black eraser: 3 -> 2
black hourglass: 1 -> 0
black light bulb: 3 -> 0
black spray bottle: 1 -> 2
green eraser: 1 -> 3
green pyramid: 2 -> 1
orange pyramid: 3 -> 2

--

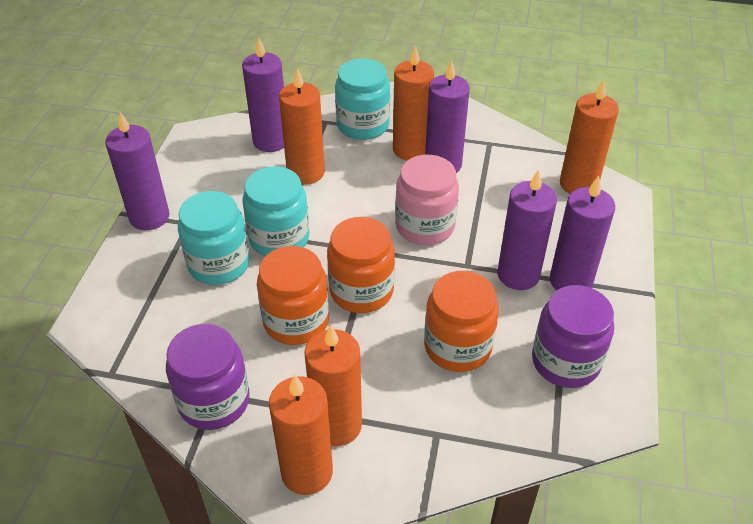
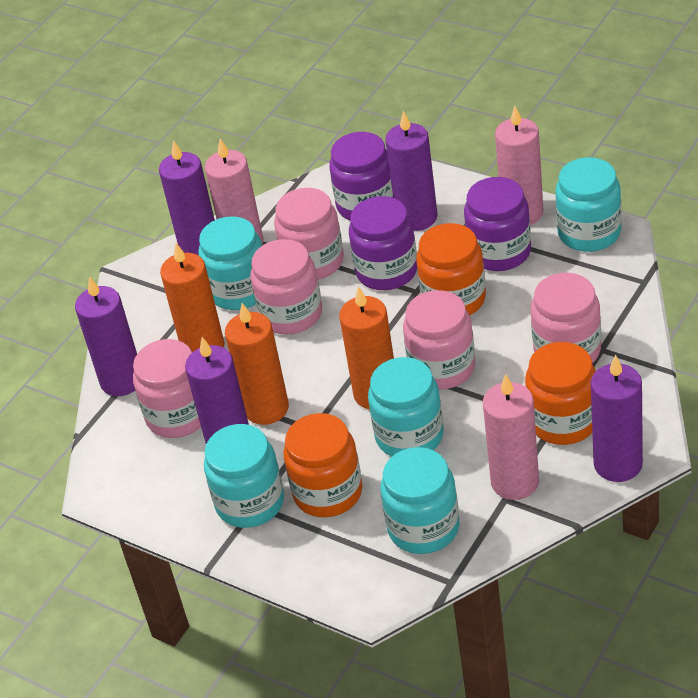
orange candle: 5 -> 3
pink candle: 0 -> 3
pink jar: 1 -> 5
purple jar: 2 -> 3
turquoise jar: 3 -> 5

...

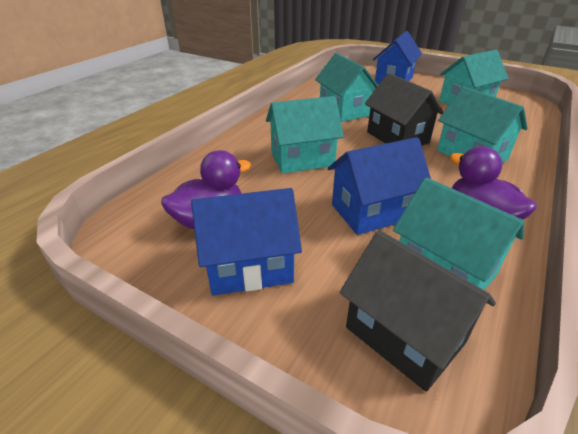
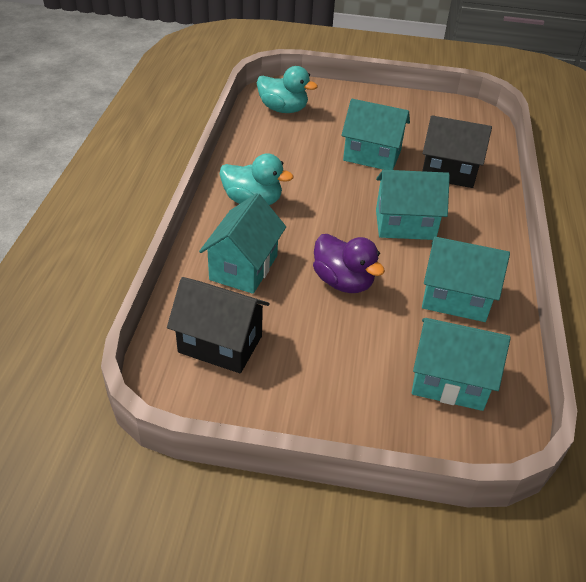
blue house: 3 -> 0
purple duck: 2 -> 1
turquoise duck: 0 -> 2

Instructions for the task:
Begin at the line that has "black hourglass: 1 -> 0" in the entries above; stop after the line that has "orange pyramid: 3 -> 2". Transcribe exactly those lines and no others.

Answer to the problem:
black hourglass: 1 -> 0
black light bulb: 3 -> 0
black spray bottle: 1 -> 2
green eraser: 1 -> 3
green pyramid: 2 -> 1
orange pyramid: 3 -> 2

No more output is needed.